[[ Data below, beginning ]]

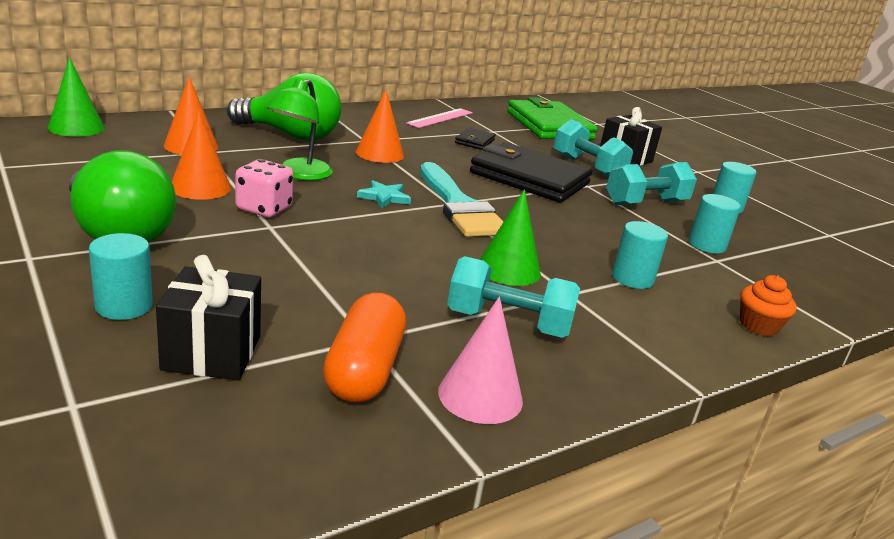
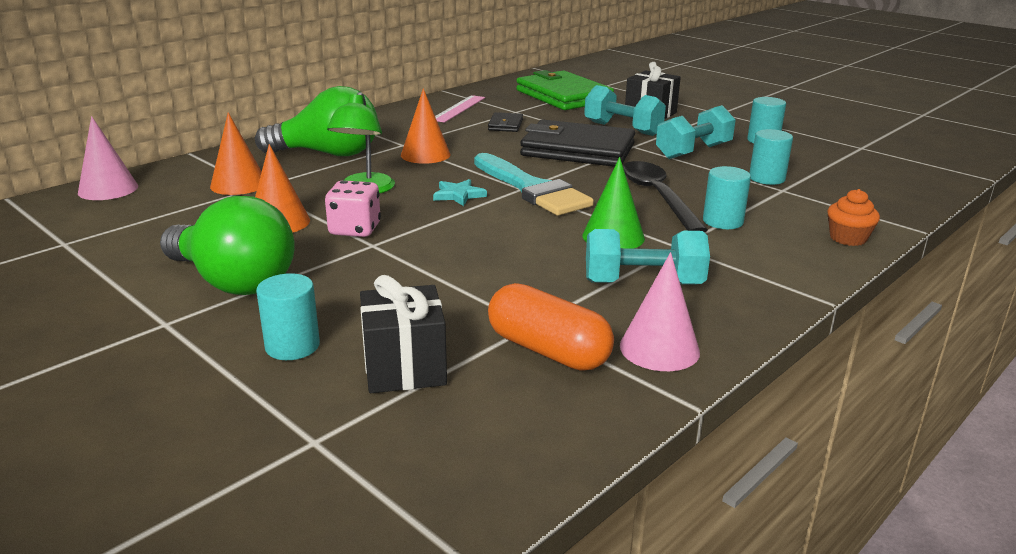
camera: 10 degrees left, 0 degrees up
(76, 127) = (108, 189): green cone -> pink cone
(364, 370) = (548, 350): orange capsule -> orange capsule turned 45 degrees counterclockwise
(580, 239) = (657, 196): none -> black spoon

[[ Data below, end ]]

● What needs to be done
Pass over the images and copy the rest of the material above exactly.

● Solution
camera: 10 degrees left, 0 degrees up
(76, 127) = (108, 189): green cone -> pink cone
(364, 370) = (548, 350): orange capsule -> orange capsule turned 45 degrees counterclockwise
(580, 239) = (657, 196): none -> black spoon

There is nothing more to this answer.